What you are asked to do: Beginning with the first line below, please restate each line exactly, down to and including the line containing "RTC1: DS3231 -> DS1307".

--------

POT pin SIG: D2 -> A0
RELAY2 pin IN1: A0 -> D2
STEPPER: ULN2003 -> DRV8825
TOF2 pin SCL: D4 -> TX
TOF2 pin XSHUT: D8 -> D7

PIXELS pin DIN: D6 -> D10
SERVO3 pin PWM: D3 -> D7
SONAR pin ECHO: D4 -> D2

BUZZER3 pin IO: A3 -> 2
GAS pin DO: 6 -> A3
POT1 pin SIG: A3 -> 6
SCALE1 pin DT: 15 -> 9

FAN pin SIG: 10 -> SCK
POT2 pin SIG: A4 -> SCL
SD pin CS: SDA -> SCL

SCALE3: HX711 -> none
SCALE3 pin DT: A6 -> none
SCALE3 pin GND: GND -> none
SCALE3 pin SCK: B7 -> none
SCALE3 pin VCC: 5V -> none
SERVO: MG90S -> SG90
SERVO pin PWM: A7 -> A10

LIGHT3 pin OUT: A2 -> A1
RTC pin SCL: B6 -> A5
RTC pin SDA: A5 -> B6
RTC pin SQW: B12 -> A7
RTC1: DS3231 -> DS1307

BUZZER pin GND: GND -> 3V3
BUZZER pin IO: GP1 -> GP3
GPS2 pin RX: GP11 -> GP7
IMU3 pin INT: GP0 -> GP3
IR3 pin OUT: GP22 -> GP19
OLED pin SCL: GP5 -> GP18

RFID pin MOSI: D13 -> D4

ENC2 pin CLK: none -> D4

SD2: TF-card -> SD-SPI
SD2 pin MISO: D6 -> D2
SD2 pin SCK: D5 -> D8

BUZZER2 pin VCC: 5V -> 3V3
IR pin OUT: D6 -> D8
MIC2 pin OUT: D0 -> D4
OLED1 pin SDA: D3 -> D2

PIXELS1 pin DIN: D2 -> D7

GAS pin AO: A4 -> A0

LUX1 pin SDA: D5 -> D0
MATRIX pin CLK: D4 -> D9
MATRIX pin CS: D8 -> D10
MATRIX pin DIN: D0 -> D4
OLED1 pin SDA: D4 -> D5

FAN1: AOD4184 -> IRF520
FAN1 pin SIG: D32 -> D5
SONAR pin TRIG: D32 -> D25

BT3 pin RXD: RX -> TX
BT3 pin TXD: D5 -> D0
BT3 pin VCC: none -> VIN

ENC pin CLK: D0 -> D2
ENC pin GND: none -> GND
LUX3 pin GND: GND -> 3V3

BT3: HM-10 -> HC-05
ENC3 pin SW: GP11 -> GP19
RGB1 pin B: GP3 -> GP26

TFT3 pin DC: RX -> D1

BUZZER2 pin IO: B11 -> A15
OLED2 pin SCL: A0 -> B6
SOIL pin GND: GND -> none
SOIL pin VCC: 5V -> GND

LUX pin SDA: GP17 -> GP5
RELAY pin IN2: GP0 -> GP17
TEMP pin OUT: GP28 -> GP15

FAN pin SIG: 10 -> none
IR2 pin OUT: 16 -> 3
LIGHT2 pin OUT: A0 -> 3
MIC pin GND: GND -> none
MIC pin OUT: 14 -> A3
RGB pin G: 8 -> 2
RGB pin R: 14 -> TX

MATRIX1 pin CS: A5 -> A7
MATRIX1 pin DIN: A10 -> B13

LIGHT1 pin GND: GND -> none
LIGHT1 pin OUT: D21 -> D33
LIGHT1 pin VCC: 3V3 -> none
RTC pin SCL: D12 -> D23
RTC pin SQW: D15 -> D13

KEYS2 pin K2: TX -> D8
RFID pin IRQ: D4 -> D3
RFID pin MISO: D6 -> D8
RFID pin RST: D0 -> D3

--------

Exercise answer:
POT pin SIG: D2 -> A0
RELAY2 pin IN1: A0 -> D2
STEPPER: ULN2003 -> DRV8825
TOF2 pin SCL: D4 -> TX
TOF2 pin XSHUT: D8 -> D7

PIXELS pin DIN: D6 -> D10
SERVO3 pin PWM: D3 -> D7
SONAR pin ECHO: D4 -> D2

BUZZER3 pin IO: A3 -> 2
GAS pin DO: 6 -> A3
POT1 pin SIG: A3 -> 6
SCALE1 pin DT: 15 -> 9

FAN pin SIG: 10 -> SCK
POT2 pin SIG: A4 -> SCL
SD pin CS: SDA -> SCL

SCALE3: HX711 -> none
SCALE3 pin DT: A6 -> none
SCALE3 pin GND: GND -> none
SCALE3 pin SCK: B7 -> none
SCALE3 pin VCC: 5V -> none
SERVO: MG90S -> SG90
SERVO pin PWM: A7 -> A10

LIGHT3 pin OUT: A2 -> A1
RTC pin SCL: B6 -> A5
RTC pin SDA: A5 -> B6
RTC pin SQW: B12 -> A7
RTC1: DS3231 -> DS1307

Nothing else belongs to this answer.